◆ **Task requirements**:
Which lines in the material below contain the word "toothbrush"? Copy each of them.
+++
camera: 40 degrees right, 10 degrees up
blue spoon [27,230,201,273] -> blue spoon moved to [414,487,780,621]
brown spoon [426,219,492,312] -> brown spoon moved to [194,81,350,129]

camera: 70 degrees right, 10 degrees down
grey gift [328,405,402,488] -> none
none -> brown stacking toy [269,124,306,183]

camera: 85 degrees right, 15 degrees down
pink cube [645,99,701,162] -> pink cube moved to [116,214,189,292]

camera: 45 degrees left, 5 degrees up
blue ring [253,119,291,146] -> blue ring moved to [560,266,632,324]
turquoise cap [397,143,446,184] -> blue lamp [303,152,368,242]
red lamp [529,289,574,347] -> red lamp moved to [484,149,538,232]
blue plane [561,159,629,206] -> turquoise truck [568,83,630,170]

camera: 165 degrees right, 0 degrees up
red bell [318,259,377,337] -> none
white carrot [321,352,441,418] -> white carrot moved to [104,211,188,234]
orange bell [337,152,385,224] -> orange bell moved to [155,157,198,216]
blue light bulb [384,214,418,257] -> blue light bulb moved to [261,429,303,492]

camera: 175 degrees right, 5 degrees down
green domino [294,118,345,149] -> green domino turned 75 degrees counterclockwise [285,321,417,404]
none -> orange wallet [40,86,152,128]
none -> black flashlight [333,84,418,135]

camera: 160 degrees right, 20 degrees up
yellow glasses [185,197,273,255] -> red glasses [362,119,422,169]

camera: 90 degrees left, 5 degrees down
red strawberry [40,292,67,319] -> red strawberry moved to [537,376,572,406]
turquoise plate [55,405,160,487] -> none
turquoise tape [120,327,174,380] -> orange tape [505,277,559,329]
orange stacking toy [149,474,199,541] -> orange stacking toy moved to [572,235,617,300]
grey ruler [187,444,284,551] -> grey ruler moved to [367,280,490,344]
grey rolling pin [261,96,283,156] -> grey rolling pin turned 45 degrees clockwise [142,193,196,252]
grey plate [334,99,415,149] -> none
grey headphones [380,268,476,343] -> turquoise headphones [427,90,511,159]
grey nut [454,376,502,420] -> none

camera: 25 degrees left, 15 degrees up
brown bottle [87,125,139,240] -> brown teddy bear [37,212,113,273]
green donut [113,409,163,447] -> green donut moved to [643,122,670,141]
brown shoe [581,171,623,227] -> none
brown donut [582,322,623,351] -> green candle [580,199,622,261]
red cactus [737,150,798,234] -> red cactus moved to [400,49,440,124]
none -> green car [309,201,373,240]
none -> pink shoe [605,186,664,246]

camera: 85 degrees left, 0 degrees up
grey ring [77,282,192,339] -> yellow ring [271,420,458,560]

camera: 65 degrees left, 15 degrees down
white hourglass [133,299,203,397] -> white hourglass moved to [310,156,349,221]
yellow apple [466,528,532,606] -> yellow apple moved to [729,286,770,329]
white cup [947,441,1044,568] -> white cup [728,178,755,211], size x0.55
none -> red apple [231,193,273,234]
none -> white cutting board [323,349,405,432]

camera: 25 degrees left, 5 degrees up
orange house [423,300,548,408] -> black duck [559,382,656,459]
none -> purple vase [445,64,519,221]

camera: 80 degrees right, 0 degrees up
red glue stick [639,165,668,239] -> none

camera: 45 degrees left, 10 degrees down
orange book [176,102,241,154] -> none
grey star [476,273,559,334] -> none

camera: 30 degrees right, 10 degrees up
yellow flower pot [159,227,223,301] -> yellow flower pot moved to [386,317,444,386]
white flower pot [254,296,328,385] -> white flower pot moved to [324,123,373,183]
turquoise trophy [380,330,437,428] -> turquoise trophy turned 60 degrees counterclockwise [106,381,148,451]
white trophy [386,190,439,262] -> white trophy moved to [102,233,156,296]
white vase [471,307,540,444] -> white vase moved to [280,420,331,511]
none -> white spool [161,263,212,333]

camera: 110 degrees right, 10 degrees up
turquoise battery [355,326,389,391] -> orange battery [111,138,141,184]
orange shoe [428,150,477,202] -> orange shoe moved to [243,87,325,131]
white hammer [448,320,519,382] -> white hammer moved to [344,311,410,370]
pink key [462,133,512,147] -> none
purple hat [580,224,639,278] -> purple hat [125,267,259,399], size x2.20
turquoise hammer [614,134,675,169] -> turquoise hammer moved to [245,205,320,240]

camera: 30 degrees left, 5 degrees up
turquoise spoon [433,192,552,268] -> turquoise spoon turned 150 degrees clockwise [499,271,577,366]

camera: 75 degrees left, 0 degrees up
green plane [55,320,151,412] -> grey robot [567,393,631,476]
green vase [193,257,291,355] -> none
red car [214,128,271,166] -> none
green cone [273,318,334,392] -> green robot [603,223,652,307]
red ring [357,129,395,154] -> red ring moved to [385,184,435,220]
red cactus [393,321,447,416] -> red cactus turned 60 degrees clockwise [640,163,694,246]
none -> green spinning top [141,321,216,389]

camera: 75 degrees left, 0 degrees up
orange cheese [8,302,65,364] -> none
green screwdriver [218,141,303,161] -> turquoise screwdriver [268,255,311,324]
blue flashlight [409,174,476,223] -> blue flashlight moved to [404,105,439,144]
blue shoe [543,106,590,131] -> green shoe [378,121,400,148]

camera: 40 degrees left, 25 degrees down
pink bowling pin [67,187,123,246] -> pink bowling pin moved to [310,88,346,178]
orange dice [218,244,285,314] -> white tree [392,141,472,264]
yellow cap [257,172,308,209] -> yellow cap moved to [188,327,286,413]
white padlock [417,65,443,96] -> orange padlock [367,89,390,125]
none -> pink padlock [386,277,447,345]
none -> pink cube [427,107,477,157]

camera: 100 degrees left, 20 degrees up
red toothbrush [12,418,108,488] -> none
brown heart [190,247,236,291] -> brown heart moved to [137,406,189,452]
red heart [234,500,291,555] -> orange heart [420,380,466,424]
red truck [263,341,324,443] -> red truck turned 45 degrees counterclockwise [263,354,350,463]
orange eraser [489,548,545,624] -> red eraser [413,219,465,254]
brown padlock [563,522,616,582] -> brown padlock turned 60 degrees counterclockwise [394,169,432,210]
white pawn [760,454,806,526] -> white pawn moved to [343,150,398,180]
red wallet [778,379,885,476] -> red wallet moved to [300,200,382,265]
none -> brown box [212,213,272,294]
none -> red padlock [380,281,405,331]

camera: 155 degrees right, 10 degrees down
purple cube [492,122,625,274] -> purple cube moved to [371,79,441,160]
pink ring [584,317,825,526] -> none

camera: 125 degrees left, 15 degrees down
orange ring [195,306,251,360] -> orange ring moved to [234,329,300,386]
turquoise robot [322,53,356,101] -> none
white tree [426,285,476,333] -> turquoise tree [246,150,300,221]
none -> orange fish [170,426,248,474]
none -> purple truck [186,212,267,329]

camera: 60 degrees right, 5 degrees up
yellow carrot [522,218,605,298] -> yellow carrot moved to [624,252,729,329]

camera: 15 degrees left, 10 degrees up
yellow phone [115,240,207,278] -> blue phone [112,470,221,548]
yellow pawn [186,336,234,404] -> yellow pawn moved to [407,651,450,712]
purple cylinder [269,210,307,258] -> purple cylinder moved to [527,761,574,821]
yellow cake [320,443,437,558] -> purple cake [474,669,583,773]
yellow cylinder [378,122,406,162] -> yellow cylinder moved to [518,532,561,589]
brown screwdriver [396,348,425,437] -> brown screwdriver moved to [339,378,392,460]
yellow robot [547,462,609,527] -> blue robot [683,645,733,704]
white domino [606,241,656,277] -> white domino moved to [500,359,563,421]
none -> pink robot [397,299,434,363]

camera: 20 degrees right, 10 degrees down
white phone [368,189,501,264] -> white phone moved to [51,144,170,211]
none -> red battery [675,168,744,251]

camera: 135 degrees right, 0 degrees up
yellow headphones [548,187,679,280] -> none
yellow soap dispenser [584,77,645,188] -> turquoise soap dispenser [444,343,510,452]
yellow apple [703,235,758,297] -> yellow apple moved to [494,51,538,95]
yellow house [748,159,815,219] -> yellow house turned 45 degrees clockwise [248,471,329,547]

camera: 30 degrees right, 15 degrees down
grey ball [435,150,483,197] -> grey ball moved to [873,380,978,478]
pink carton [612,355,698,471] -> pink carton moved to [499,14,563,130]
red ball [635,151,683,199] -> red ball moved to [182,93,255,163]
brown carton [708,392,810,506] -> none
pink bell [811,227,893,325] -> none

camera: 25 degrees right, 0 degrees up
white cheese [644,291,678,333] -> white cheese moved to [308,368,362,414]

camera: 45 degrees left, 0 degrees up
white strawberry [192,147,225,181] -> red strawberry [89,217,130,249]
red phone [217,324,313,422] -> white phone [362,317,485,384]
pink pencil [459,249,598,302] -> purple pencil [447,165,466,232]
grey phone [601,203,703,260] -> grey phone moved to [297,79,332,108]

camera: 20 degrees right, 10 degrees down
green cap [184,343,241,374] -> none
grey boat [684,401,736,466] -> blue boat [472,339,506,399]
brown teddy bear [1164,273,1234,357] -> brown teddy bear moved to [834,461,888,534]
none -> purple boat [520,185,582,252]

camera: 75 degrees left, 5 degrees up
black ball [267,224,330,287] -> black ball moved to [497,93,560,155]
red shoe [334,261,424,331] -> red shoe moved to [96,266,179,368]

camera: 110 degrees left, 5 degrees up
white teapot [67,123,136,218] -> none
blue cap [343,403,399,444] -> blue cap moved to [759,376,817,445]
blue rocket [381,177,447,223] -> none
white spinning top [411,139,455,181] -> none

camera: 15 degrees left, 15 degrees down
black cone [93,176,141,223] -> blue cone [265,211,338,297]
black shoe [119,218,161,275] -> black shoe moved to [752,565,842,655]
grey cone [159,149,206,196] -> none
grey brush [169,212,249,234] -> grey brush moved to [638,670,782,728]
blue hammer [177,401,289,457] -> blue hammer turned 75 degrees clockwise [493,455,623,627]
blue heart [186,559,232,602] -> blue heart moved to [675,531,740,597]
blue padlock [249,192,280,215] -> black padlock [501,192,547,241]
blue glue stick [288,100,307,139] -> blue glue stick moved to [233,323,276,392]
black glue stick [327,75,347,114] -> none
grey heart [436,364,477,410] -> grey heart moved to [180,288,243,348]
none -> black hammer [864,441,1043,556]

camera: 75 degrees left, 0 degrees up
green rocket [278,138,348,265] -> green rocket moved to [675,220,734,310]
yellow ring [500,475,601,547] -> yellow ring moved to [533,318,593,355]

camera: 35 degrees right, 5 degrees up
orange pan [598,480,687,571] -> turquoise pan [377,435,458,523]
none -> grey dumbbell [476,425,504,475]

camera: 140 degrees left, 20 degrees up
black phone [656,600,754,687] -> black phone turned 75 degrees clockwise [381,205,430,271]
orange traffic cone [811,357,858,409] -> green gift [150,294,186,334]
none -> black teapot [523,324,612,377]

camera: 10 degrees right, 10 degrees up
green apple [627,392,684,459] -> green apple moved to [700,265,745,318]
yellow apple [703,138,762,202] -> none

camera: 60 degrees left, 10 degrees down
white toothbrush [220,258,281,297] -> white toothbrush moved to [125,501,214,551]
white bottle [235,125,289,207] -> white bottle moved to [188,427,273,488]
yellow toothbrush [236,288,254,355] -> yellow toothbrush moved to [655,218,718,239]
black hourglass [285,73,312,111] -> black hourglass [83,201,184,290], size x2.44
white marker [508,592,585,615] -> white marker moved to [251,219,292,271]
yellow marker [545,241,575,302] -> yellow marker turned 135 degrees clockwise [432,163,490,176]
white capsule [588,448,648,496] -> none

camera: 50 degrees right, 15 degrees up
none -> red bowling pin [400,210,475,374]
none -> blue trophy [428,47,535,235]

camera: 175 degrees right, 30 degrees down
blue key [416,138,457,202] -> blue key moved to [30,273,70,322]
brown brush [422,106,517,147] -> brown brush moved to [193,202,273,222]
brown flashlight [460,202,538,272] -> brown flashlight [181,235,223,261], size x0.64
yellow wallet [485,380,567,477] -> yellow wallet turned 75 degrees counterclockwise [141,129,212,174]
+++
◆ **Exercise solution**:
red toothbrush [12,418,108,488] -> none
white toothbrush [220,258,281,297] -> white toothbrush moved to [125,501,214,551]
yellow toothbrush [236,288,254,355] -> yellow toothbrush moved to [655,218,718,239]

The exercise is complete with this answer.